Start of DATA SUPPLIED

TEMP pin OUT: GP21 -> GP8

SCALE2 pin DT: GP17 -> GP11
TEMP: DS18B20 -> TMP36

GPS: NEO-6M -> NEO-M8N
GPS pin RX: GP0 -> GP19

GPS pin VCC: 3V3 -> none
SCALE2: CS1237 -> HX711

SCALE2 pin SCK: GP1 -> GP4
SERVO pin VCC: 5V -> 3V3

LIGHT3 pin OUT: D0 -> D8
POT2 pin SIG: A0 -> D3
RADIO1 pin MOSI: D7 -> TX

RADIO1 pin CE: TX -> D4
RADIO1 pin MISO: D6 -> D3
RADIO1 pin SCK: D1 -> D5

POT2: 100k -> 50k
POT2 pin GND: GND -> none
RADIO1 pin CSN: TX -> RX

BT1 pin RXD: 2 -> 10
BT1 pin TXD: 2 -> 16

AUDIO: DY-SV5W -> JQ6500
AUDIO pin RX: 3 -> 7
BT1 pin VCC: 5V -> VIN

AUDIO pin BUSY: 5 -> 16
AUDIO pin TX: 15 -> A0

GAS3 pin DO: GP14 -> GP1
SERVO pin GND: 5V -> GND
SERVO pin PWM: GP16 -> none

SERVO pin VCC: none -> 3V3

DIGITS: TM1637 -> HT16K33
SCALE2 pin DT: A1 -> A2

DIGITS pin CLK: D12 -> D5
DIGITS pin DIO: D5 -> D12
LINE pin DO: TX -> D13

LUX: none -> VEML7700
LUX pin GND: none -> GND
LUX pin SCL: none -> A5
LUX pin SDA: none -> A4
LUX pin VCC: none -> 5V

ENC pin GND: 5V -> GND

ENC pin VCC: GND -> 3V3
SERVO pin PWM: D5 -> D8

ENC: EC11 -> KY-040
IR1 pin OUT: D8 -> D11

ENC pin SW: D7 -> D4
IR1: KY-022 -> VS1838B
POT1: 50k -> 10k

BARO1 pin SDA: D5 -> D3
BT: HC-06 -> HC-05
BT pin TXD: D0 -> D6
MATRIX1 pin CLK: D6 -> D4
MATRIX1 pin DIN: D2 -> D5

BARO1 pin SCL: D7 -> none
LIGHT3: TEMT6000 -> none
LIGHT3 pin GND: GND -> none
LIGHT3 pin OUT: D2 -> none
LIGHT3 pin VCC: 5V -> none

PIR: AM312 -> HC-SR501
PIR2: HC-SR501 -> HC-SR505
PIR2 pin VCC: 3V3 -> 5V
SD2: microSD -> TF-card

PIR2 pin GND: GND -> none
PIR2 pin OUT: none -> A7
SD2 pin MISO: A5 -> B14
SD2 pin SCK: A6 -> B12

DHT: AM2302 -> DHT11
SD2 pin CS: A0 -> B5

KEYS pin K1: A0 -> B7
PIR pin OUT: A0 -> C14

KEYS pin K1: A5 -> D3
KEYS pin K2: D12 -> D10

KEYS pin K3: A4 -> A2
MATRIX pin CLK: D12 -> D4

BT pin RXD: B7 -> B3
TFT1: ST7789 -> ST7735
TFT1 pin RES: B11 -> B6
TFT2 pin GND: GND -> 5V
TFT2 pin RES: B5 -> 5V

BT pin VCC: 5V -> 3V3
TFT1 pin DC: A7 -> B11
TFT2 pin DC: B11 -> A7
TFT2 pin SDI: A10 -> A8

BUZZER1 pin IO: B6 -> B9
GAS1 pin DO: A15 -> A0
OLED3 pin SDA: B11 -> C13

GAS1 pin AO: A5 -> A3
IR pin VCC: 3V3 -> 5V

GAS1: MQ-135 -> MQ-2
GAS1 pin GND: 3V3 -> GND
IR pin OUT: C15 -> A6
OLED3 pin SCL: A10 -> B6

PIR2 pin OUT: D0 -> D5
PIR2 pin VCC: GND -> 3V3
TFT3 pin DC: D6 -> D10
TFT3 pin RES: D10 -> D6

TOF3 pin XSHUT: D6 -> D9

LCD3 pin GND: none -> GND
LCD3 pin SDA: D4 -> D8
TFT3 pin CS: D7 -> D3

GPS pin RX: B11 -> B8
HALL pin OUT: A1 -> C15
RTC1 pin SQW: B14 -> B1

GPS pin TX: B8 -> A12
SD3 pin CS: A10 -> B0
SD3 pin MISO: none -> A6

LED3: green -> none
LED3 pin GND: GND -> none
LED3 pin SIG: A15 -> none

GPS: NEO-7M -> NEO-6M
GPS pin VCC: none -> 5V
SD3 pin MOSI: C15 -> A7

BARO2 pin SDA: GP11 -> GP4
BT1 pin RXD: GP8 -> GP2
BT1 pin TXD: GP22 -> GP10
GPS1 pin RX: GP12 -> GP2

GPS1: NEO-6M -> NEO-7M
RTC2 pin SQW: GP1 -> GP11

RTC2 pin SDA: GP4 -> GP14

End of DATA SUPPLIED

§ PROBLEM: Restate the records above verbatim up to and including the line containing "SERVO pin VCC: 5V -> 3V3".

§ PROBLEM SOLUTION:
TEMP pin OUT: GP21 -> GP8

SCALE2 pin DT: GP17 -> GP11
TEMP: DS18B20 -> TMP36

GPS: NEO-6M -> NEO-M8N
GPS pin RX: GP0 -> GP19

GPS pin VCC: 3V3 -> none
SCALE2: CS1237 -> HX711

SCALE2 pin SCK: GP1 -> GP4
SERVO pin VCC: 5V -> 3V3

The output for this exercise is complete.